:: What the task asks ::
Two lines in the data below mark the range: the one with "HALL1 pin OUT: D7 -> none" and the one with "BT1 pin TXD: B3 -> A0". Return both, along with every line between them, exactly.

#### Records ####

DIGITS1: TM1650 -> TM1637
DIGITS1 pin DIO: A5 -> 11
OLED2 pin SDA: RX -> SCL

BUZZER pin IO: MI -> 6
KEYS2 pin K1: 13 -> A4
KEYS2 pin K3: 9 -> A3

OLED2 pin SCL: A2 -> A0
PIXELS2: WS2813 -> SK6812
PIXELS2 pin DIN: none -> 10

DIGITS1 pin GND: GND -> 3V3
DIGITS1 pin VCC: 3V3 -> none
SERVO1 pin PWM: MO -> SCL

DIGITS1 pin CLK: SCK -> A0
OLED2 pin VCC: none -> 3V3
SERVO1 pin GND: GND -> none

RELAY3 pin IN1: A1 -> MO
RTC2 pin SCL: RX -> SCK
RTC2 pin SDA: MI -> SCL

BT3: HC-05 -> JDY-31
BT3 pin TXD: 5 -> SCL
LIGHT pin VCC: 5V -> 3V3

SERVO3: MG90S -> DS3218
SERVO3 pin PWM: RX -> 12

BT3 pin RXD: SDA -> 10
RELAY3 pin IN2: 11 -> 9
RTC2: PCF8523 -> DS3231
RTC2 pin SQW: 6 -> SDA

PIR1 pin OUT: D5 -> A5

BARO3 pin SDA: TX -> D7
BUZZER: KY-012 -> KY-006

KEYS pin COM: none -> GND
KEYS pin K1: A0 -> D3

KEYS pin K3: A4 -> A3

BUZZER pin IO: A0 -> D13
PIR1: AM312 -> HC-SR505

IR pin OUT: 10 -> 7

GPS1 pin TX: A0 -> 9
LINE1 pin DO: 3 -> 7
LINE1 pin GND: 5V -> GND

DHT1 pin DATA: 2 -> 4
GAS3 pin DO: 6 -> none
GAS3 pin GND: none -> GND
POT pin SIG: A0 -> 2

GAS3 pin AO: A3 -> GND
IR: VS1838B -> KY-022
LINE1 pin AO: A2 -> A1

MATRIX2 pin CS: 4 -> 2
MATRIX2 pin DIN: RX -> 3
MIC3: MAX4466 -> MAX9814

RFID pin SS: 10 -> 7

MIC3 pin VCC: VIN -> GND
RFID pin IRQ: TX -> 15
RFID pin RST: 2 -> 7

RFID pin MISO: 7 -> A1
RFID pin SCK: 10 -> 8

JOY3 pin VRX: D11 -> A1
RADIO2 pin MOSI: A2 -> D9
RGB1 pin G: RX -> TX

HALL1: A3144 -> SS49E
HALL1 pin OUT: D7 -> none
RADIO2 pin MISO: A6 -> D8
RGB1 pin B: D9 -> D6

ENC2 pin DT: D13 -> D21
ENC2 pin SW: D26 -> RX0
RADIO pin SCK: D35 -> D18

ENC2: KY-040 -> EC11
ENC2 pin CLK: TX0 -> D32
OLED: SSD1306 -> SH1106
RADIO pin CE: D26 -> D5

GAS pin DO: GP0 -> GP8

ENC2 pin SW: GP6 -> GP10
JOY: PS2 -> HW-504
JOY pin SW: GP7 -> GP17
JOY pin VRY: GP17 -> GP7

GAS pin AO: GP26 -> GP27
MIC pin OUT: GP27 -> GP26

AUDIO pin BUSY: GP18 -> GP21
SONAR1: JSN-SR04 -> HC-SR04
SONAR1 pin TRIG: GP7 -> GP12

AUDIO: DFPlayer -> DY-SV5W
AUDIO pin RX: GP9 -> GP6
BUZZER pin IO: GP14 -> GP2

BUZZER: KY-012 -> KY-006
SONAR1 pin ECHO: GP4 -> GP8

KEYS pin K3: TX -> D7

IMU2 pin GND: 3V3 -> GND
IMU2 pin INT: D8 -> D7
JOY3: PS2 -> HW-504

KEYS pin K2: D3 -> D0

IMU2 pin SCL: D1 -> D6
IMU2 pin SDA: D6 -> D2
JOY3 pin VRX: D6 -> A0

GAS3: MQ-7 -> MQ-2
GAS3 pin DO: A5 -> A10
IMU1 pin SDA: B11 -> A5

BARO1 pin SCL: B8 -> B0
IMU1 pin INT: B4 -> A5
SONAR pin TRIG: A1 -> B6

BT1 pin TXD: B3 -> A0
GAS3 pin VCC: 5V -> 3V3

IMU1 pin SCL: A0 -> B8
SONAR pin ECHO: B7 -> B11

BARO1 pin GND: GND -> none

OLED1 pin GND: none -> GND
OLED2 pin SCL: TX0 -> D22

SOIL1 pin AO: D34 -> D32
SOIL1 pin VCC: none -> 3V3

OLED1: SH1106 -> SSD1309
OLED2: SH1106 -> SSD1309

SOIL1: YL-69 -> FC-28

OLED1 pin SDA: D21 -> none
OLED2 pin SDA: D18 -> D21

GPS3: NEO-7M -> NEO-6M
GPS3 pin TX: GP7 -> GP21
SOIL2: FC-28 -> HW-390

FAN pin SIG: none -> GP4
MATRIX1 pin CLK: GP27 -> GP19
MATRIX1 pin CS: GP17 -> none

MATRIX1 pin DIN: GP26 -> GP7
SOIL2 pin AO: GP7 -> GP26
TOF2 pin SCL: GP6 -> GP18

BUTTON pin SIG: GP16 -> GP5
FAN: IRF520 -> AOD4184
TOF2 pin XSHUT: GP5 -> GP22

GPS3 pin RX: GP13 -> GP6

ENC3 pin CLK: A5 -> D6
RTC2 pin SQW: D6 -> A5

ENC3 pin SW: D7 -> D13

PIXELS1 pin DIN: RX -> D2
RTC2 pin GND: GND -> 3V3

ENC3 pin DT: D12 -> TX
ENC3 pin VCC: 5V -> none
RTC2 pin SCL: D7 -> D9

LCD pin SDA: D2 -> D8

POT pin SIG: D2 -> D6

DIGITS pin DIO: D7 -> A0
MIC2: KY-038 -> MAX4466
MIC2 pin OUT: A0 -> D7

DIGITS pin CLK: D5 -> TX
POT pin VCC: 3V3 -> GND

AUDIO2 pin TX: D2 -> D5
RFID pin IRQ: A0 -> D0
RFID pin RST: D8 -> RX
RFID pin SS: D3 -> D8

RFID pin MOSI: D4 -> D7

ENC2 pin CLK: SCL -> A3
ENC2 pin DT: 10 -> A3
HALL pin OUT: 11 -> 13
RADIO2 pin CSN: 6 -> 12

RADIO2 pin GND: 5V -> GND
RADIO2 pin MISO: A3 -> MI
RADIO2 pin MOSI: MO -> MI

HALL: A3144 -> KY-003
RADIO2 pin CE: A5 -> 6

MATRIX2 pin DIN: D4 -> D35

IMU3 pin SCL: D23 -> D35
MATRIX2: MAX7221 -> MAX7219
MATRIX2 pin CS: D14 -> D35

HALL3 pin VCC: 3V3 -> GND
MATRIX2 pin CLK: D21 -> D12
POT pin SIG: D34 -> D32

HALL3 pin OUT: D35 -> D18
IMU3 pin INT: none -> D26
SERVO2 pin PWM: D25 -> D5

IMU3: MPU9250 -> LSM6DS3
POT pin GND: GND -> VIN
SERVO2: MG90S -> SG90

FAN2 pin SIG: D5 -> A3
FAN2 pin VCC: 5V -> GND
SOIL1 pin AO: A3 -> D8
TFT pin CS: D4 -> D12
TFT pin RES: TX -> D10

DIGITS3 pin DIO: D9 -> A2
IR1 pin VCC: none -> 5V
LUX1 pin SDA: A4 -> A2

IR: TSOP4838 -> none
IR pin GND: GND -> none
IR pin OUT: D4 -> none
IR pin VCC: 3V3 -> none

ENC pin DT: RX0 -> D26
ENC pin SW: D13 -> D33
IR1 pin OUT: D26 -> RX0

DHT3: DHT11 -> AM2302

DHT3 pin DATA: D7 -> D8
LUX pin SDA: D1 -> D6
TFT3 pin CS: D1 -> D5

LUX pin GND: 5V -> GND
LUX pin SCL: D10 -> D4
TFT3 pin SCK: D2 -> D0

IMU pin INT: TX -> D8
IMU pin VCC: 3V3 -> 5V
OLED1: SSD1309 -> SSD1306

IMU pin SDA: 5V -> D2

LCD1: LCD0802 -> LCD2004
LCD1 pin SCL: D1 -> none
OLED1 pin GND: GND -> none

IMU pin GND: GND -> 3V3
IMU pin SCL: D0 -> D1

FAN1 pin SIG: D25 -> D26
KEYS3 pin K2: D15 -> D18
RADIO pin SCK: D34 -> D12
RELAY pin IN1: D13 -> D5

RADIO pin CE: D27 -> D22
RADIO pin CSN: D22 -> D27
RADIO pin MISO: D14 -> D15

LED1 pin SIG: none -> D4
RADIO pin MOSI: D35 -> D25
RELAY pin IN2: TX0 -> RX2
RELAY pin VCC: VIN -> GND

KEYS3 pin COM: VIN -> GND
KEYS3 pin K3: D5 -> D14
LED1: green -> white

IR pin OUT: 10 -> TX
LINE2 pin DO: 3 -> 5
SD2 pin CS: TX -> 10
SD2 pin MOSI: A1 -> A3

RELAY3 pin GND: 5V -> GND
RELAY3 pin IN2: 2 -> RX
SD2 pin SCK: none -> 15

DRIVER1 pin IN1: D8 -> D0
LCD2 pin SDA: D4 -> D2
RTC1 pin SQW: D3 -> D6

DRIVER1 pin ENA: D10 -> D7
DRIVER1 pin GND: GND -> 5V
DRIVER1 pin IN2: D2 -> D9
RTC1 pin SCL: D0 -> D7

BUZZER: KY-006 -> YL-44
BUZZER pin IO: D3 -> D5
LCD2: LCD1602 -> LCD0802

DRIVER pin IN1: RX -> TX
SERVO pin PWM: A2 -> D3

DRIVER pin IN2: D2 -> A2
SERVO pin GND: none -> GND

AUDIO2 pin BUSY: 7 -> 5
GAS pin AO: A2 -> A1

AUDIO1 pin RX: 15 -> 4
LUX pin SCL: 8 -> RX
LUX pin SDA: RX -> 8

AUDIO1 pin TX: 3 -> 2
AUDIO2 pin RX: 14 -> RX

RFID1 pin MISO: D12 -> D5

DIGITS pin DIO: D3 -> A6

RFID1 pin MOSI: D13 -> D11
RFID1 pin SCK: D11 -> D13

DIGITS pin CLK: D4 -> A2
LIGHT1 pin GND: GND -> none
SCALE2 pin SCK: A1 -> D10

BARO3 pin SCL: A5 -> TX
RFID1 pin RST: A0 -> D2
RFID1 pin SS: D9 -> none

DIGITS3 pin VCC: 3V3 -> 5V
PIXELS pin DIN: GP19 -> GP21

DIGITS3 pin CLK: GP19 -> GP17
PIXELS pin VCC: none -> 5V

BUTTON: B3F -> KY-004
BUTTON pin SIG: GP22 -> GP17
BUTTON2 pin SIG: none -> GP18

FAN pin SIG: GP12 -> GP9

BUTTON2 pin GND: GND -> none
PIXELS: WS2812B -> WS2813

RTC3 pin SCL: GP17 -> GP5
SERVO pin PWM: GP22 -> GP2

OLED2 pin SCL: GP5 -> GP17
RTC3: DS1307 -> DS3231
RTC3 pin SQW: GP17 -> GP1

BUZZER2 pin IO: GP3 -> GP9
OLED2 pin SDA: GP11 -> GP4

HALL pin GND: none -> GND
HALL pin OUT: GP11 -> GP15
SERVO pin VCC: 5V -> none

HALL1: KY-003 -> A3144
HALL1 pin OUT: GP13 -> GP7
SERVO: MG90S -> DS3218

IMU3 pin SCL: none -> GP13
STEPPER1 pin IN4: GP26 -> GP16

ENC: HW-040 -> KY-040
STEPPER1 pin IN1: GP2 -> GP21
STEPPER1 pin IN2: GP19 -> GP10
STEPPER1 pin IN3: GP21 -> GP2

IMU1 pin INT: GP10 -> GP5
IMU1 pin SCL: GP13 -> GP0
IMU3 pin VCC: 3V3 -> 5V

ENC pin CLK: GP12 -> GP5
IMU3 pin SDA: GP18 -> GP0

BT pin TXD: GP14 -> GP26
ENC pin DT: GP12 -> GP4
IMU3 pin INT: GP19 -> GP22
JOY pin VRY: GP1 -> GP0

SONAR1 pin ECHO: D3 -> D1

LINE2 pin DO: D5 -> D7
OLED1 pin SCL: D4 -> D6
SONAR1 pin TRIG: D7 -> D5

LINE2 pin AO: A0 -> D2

####

:: Solution ::
HALL1 pin OUT: D7 -> none
RADIO2 pin MISO: A6 -> D8
RGB1 pin B: D9 -> D6

ENC2 pin DT: D13 -> D21
ENC2 pin SW: D26 -> RX0
RADIO pin SCK: D35 -> D18

ENC2: KY-040 -> EC11
ENC2 pin CLK: TX0 -> D32
OLED: SSD1306 -> SH1106
RADIO pin CE: D26 -> D5

GAS pin DO: GP0 -> GP8

ENC2 pin SW: GP6 -> GP10
JOY: PS2 -> HW-504
JOY pin SW: GP7 -> GP17
JOY pin VRY: GP17 -> GP7

GAS pin AO: GP26 -> GP27
MIC pin OUT: GP27 -> GP26

AUDIO pin BUSY: GP18 -> GP21
SONAR1: JSN-SR04 -> HC-SR04
SONAR1 pin TRIG: GP7 -> GP12

AUDIO: DFPlayer -> DY-SV5W
AUDIO pin RX: GP9 -> GP6
BUZZER pin IO: GP14 -> GP2

BUZZER: KY-012 -> KY-006
SONAR1 pin ECHO: GP4 -> GP8

KEYS pin K3: TX -> D7

IMU2 pin GND: 3V3 -> GND
IMU2 pin INT: D8 -> D7
JOY3: PS2 -> HW-504

KEYS pin K2: D3 -> D0

IMU2 pin SCL: D1 -> D6
IMU2 pin SDA: D6 -> D2
JOY3 pin VRX: D6 -> A0

GAS3: MQ-7 -> MQ-2
GAS3 pin DO: A5 -> A10
IMU1 pin SDA: B11 -> A5

BARO1 pin SCL: B8 -> B0
IMU1 pin INT: B4 -> A5
SONAR pin TRIG: A1 -> B6

BT1 pin TXD: B3 -> A0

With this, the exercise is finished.